# [WORK REQUEST]
The word "none" occurs in some lines of the listing. Copy those lines.

# [DATASET]
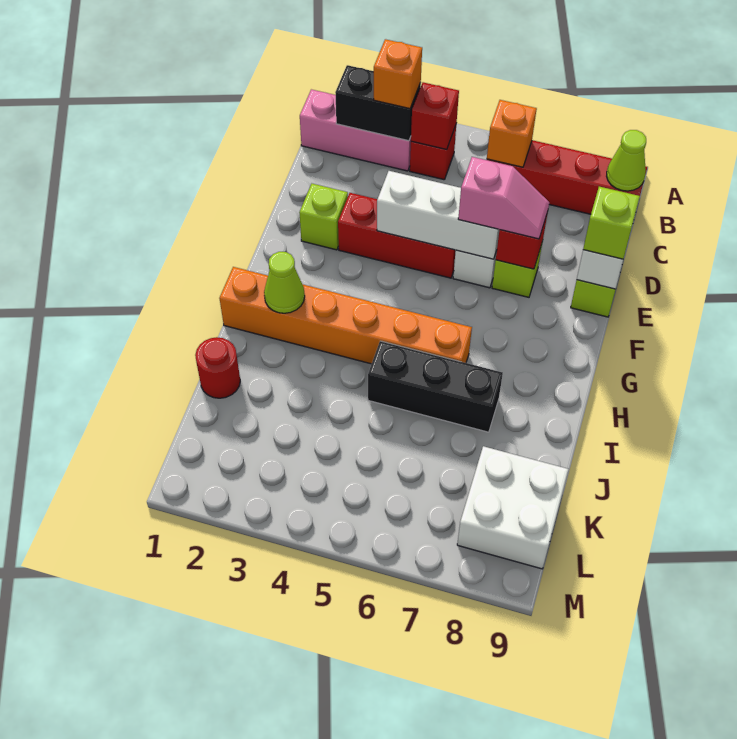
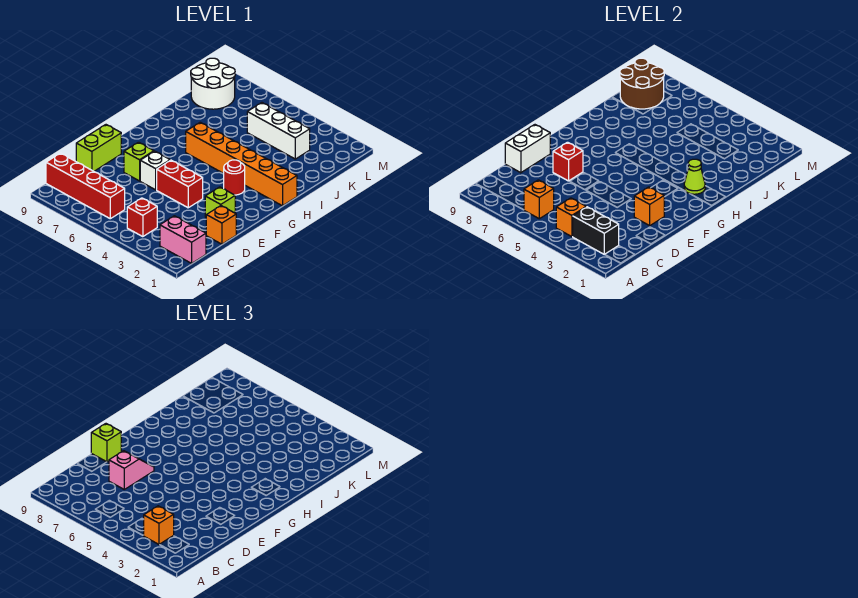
pink brick B1:B3 level 1 -> pink brick B1:B2 level 1
red brick B4 level 2 -> orange brick B4 level 2
lime cone B9 level 2 -> none
none -> orange brick D1 level 1
none -> orange brick E2 level 2
red brick E3:E5 level 1 -> red brick E4:E5 level 1
white brick E4:E6 level 2 -> white brick K3:K5 level 1
pink slope E6:E7 level 3 top 6 -> pink slope D7:E7 level 3 top D
black brick I5:I7 level 1 -> none
red round brick J1 level 1 -> red round brick G3 level 1
white brick K8:L9 level 1 -> white round brick K8:L9 level 1
none -> brown round brick K8:L9 level 2

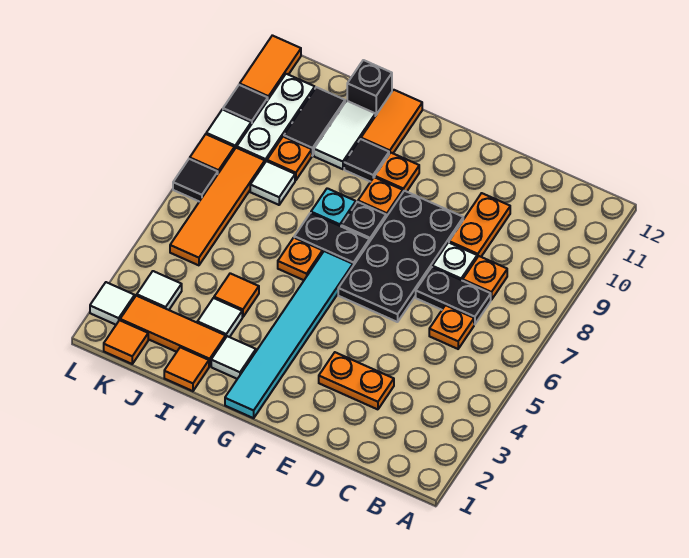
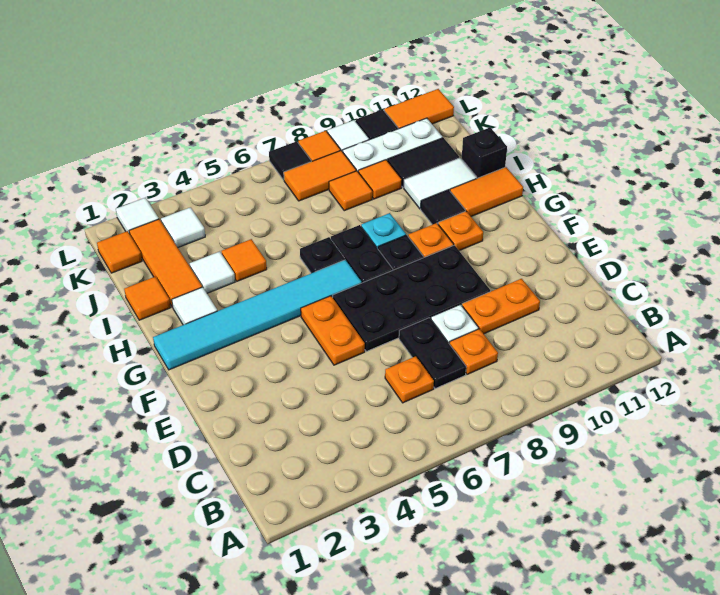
orange plate D3:E3 level 1 -> orange plate E5:F5 level 1
orange plate H6 level 1 -> black plate H6 level 1
white tile J8 level 1 -> orange tile J8 level 1
orange plate J9 level 1 -> orange tile J9 level 1
orange tile K5:K8 level 1 -> orange tile K7:K8 level 1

# [WRITTEN SOLUTION]
lime cone B9 level 2 -> none
none -> orange brick D1 level 1
none -> orange brick E2 level 2
black brick I5:I7 level 1 -> none
none -> brown round brick K8:L9 level 2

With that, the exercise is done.